### [Exercise inputs]
[Start of section]
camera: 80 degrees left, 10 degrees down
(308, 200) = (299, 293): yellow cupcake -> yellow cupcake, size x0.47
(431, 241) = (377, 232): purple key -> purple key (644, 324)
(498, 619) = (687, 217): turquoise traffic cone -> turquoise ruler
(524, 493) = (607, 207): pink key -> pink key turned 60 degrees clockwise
[End of section]
[Start of section]
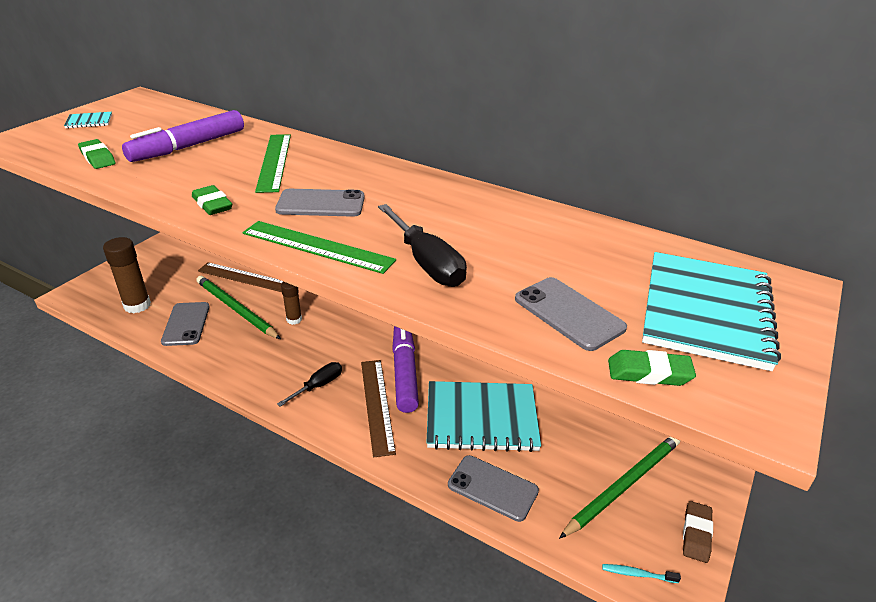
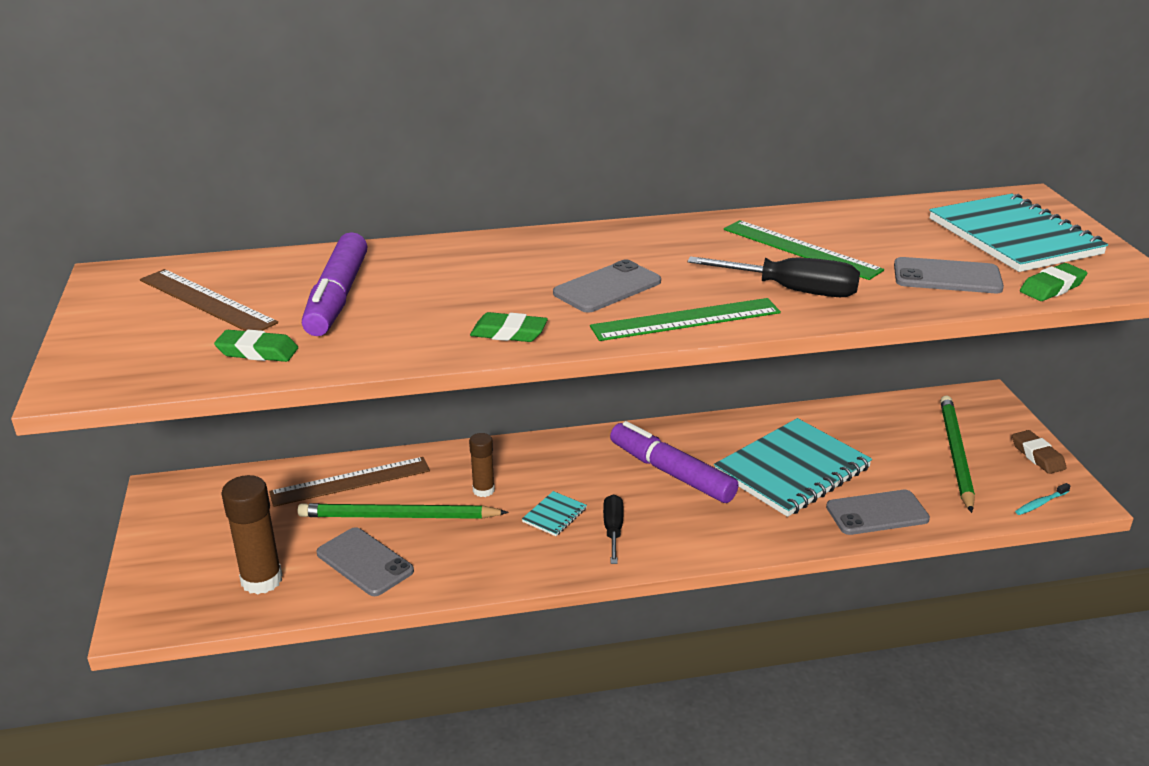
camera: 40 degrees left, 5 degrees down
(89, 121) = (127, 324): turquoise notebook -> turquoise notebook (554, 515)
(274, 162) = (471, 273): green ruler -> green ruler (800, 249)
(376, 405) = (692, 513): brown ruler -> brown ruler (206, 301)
[End of section]
[Start of section]
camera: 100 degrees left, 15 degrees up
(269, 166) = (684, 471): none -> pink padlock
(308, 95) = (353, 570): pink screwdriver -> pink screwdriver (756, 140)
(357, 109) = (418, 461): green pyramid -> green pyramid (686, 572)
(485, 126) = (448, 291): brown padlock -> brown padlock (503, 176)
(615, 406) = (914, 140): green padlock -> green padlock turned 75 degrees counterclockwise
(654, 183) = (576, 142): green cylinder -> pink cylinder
[End of section]
### [Prompt]
Wherever a line of the records above contains the string "camera", copy that line out.

### [Solution for this exercise]
camera: 80 degrees left, 10 degrees down
camera: 40 degrees left, 5 degrees down
camera: 100 degrees left, 15 degrees up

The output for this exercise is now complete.